> _Task requirements_
Beneath this task are records; print exactly the stretch of them from the line with "(254, 182) = (319, 460): yellow" through the line with "(411, 383) = (598, 170): green", both ends included.

==============================

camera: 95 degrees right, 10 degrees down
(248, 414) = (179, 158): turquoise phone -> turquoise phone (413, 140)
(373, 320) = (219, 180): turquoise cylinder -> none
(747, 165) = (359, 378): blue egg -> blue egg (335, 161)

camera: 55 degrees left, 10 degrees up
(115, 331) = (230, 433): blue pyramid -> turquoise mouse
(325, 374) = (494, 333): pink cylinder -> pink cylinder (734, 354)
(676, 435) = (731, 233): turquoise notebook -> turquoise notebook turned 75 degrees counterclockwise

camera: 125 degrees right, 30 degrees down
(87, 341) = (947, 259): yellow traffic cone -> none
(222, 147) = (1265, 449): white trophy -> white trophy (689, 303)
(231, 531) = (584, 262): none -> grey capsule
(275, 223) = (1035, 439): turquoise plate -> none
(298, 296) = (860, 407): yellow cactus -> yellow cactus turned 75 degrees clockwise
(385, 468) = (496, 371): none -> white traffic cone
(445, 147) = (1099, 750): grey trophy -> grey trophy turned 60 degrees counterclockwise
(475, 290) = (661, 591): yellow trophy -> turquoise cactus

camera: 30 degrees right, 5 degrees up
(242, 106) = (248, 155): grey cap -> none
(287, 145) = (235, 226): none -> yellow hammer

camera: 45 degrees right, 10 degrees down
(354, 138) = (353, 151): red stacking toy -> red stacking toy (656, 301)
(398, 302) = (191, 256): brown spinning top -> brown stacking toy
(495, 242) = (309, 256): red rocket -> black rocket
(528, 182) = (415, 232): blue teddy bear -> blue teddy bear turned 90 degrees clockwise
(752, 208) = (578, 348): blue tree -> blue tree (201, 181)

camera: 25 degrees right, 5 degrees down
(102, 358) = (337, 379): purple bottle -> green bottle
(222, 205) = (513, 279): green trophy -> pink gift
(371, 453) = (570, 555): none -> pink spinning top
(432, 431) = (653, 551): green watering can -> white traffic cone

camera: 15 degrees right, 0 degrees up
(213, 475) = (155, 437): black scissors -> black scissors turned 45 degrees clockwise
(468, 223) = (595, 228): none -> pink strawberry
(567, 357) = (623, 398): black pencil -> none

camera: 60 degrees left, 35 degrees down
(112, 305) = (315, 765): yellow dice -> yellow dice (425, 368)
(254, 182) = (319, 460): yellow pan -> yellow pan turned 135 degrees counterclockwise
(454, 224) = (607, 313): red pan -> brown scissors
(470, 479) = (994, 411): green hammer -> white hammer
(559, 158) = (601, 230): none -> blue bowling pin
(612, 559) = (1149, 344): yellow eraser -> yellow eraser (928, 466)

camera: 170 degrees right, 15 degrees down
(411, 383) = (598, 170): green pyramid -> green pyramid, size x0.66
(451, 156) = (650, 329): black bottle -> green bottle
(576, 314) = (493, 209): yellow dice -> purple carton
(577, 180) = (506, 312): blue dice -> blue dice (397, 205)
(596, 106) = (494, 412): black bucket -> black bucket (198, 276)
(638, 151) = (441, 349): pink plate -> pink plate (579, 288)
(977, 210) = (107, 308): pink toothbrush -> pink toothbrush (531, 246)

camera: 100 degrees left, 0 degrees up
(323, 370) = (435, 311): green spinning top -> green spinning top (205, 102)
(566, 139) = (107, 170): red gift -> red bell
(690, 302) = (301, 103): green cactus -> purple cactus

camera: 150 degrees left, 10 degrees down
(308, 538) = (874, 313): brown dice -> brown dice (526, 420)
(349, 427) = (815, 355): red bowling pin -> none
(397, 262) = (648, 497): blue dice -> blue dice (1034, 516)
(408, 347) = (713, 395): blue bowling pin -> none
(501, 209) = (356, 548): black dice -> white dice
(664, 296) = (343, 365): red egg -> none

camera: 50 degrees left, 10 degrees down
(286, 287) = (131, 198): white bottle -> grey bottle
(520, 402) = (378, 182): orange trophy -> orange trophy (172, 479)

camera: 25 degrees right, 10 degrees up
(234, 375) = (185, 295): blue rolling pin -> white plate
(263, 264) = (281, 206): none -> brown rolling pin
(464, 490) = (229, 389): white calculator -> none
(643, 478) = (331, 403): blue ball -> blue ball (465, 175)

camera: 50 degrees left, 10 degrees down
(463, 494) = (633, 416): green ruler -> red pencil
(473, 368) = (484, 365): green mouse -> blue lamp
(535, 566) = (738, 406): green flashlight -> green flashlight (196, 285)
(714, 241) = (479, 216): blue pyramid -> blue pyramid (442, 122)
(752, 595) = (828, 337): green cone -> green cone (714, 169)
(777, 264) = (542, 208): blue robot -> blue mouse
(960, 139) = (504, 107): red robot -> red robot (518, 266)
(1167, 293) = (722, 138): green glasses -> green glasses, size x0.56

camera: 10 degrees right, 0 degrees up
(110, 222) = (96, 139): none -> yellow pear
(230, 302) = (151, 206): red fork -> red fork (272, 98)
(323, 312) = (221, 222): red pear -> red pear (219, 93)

==============================

> _Exercise output_
(254, 182) = (319, 460): yellow pan -> yellow pan turned 135 degrees counterclockwise
(454, 224) = (607, 313): red pan -> brown scissors
(470, 479) = (994, 411): green hammer -> white hammer
(559, 158) = (601, 230): none -> blue bowling pin
(612, 559) = (1149, 344): yellow eraser -> yellow eraser (928, 466)

camera: 170 degrees right, 15 degrees down
(411, 383) = (598, 170): green pyramid -> green pyramid, size x0.66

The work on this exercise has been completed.